- _THE INPUT_
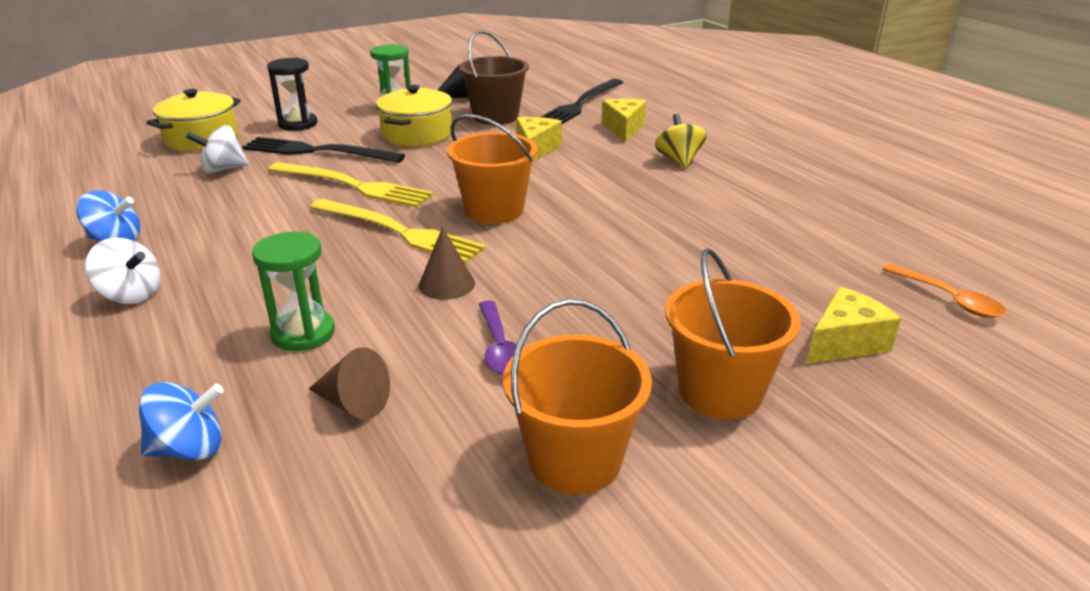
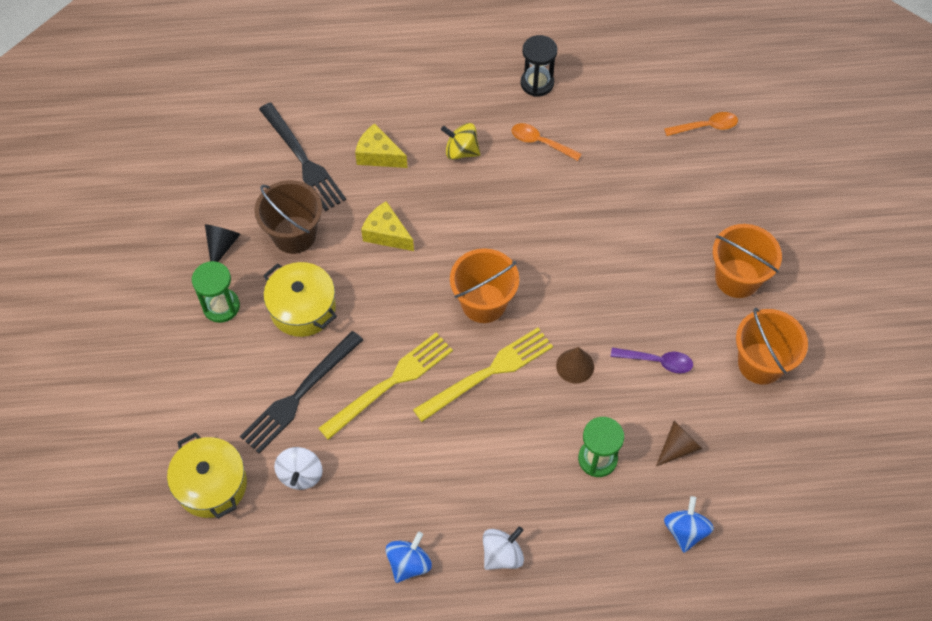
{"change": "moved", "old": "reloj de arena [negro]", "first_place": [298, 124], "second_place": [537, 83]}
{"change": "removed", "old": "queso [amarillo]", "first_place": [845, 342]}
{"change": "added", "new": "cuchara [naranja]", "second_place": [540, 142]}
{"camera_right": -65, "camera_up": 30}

==

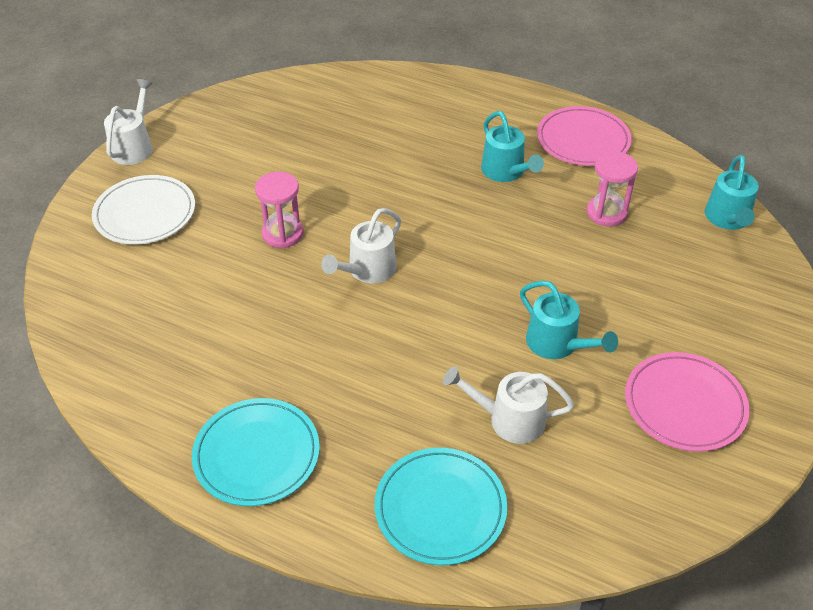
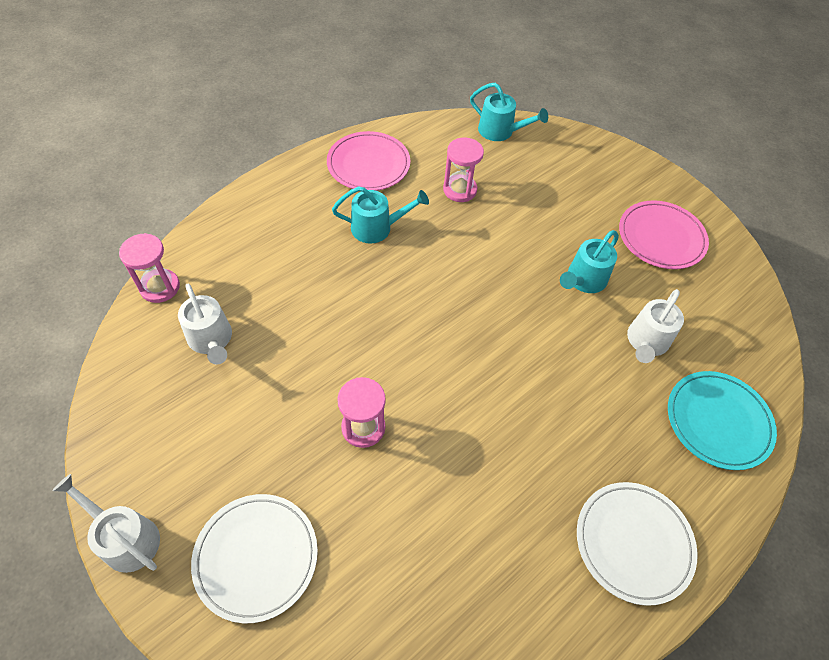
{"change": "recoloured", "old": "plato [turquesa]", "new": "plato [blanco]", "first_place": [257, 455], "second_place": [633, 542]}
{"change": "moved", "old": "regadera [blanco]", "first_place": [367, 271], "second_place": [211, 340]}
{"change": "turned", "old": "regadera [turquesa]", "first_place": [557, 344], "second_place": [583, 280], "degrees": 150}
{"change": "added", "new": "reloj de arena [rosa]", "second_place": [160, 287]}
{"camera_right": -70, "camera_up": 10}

- _ASSIGNMENT_
From the listing, copy every line where the string "blanco" appears.

- _WRITTEN RESPONSE_
{"change": "recoloured", "old": "plato [turquesa]", "new": "plato [blanco]", "first_place": [257, 455], "second_place": [633, 542]}
{"change": "moved", "old": "regadera [blanco]", "first_place": [367, 271], "second_place": [211, 340]}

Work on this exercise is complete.